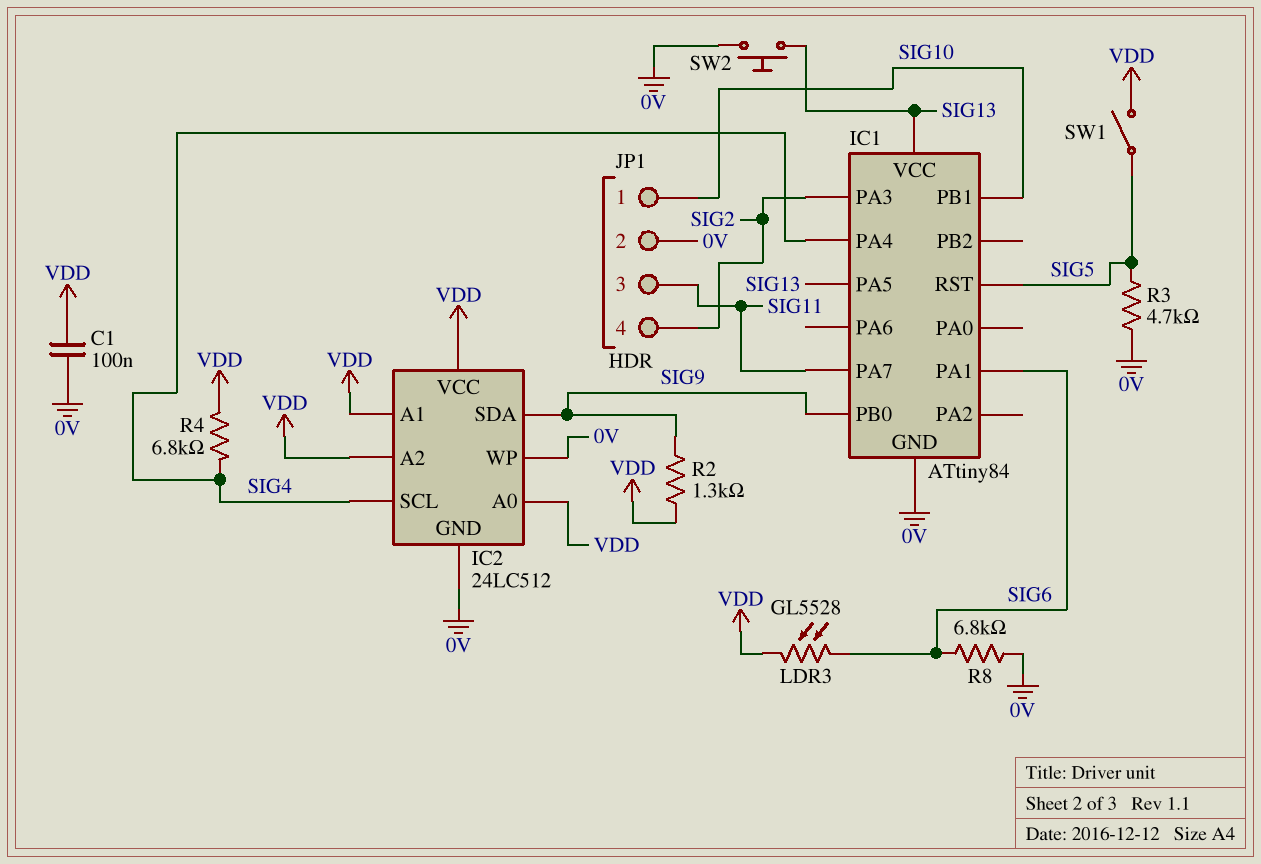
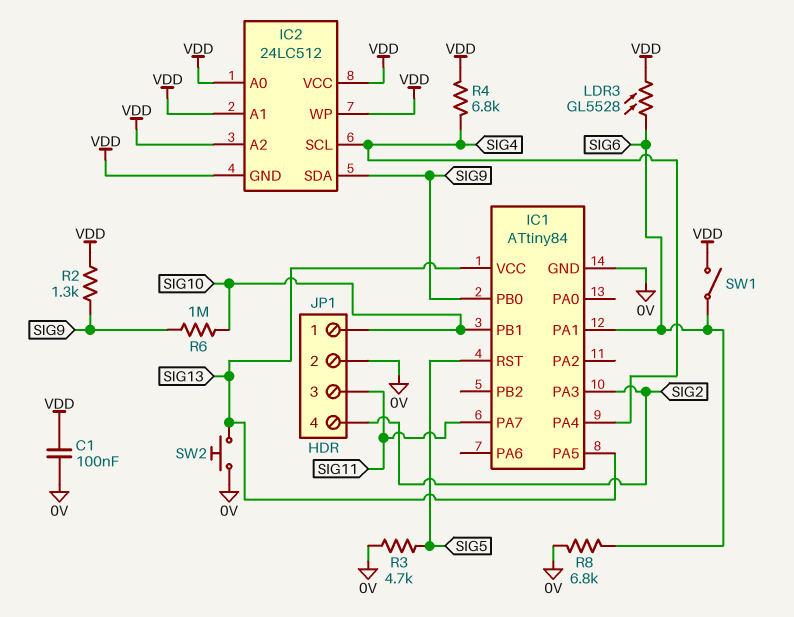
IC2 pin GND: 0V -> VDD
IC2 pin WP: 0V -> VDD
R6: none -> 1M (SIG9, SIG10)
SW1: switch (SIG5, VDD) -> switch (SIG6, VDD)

==

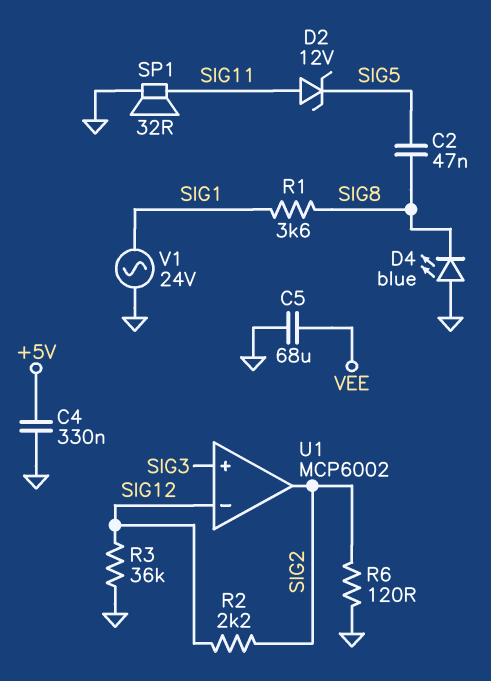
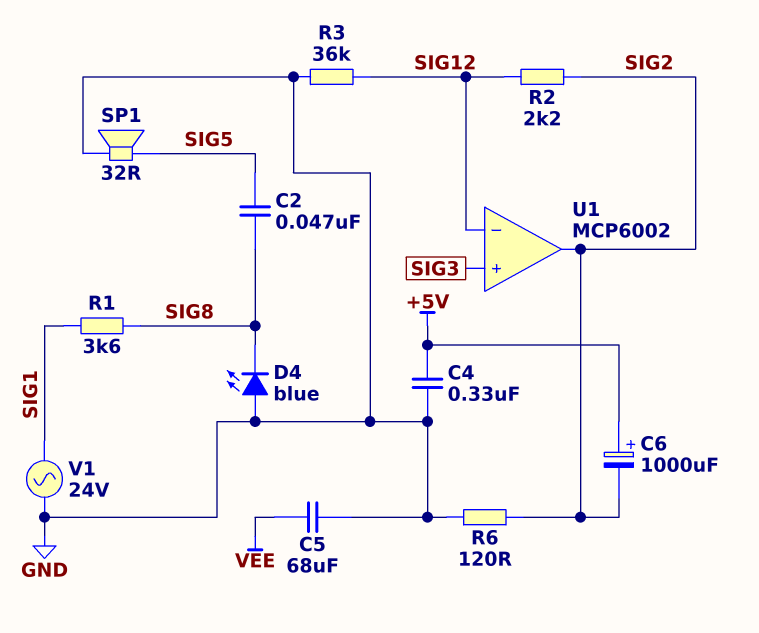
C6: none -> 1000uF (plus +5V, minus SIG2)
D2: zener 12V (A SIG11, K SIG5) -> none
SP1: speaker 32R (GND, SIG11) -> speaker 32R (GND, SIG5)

...

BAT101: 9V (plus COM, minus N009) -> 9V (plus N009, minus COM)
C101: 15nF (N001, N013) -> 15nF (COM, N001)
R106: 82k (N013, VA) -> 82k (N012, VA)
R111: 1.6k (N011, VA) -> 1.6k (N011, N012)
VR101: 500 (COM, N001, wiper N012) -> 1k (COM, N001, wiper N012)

Directions for this task
All that belongs in the answer is the run of lines above from the line containing "IC2 pin GND: 0V -> VDD" through the line containing "SW1: switch (SIG5, VDD) -> switch (SIG6, VDD)", exactly as written.

Task answer
IC2 pin GND: 0V -> VDD
IC2 pin WP: 0V -> VDD
R6: none -> 1M (SIG9, SIG10)
SW1: switch (SIG5, VDD) -> switch (SIG6, VDD)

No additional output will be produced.